Set down the records exactly as they stand, except for any pictures, which you should omit.

--- Source information Enclosed Below ---

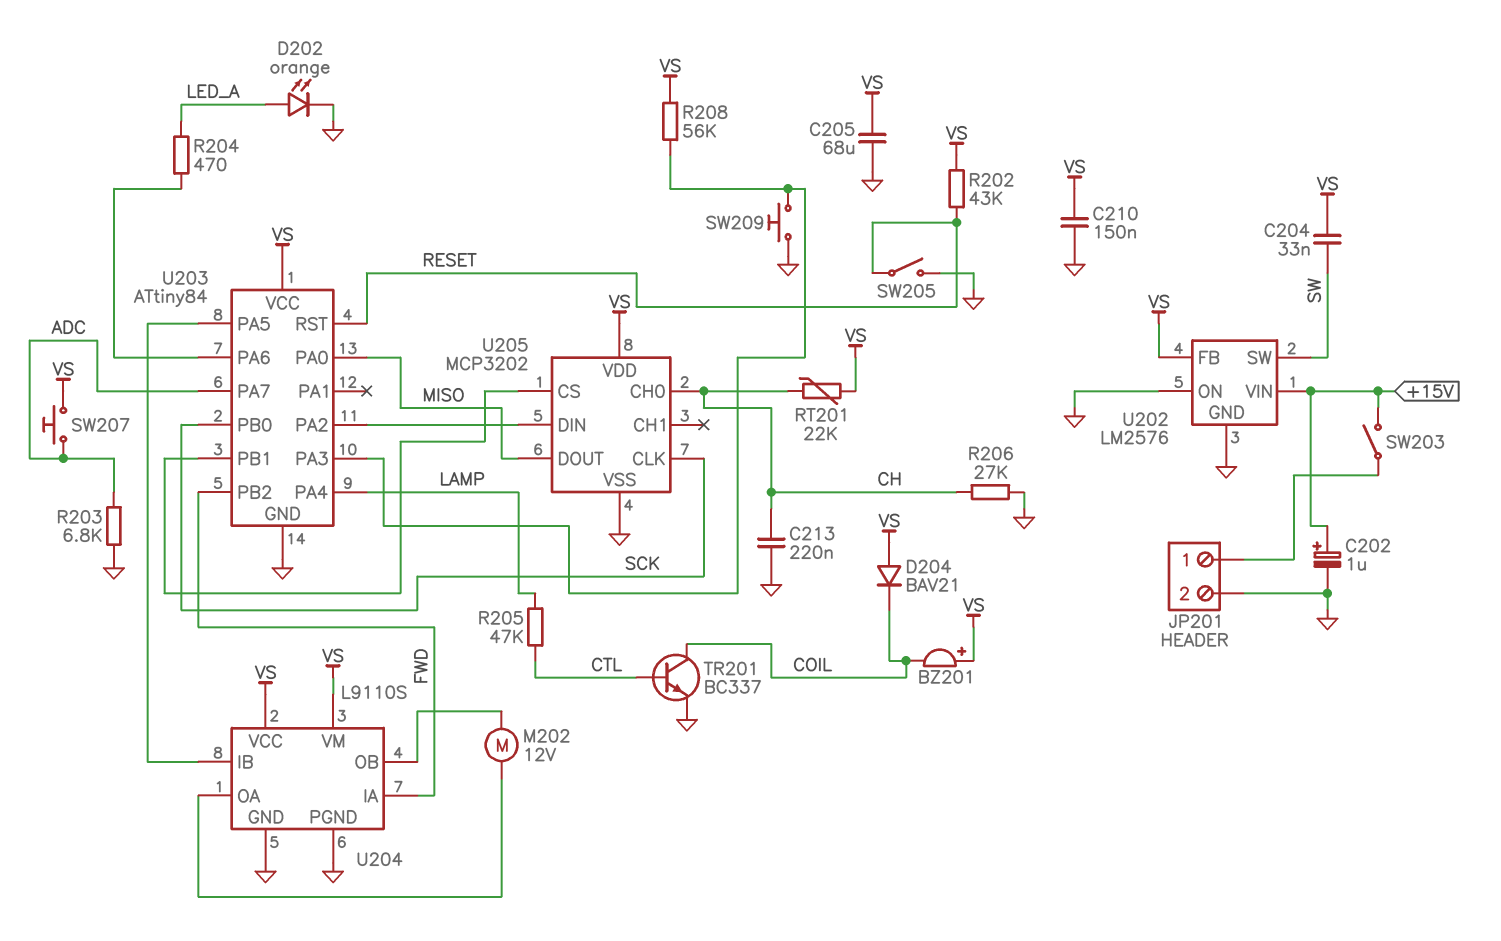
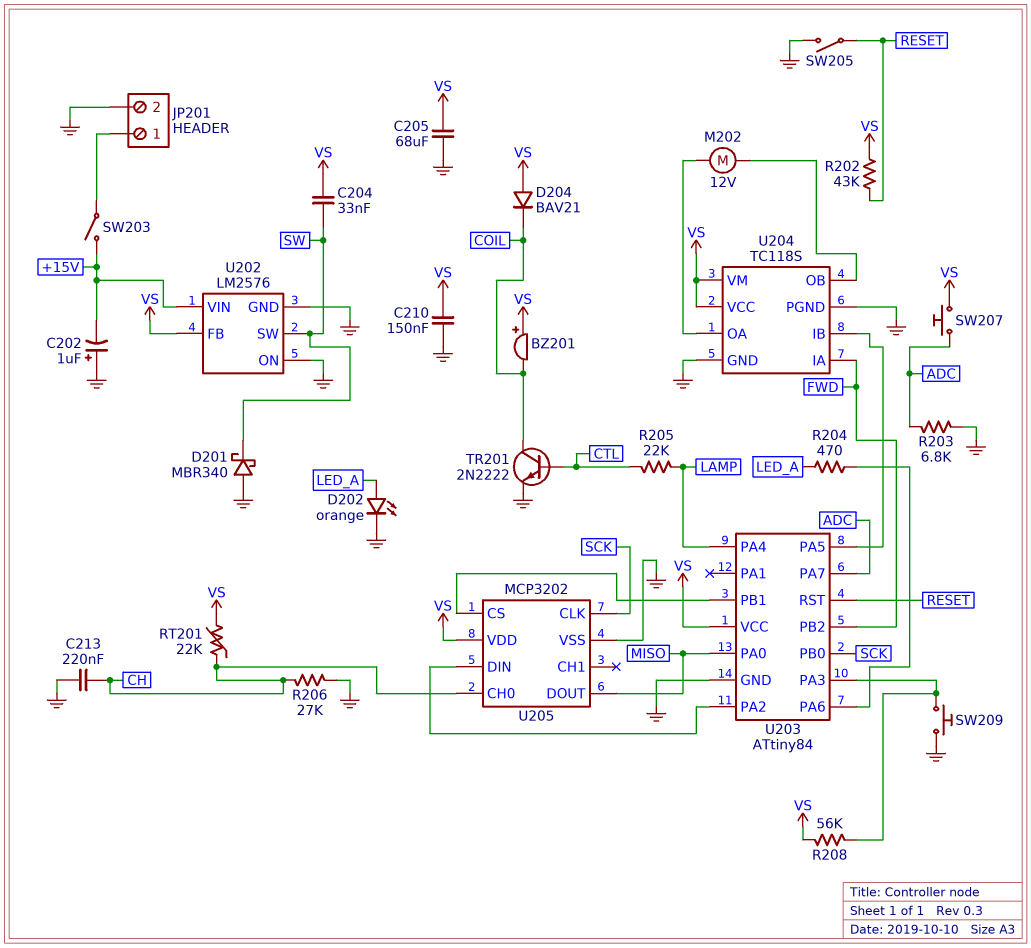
C202: 1uF (plus +15V, minus GND) -> 1uF (plus GND, minus +15V)
D201: none -> schottky MBR340 (A GND, K SW)
R205: 47k (CTL, LAMP) -> 22k (CTL, LAMP)
TR201: NPN BC337 (B CTL, C COIL, E GND) -> NPN 2N2222 (B CTL, C COIL, E GND)
U204: L9110S -> TC118S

--- End of Enclosed Source information ---

* [Response for this exercise]:
C202: 1uF (plus +15V, minus GND) -> 1uF (plus GND, minus +15V)
D201: none -> schottky MBR340 (A GND, K SW)
R205: 47k (CTL, LAMP) -> 22k (CTL, LAMP)
TR201: NPN BC337 (B CTL, C COIL, E GND) -> NPN 2N2222 (B CTL, C COIL, E GND)
U204: L9110S -> TC118S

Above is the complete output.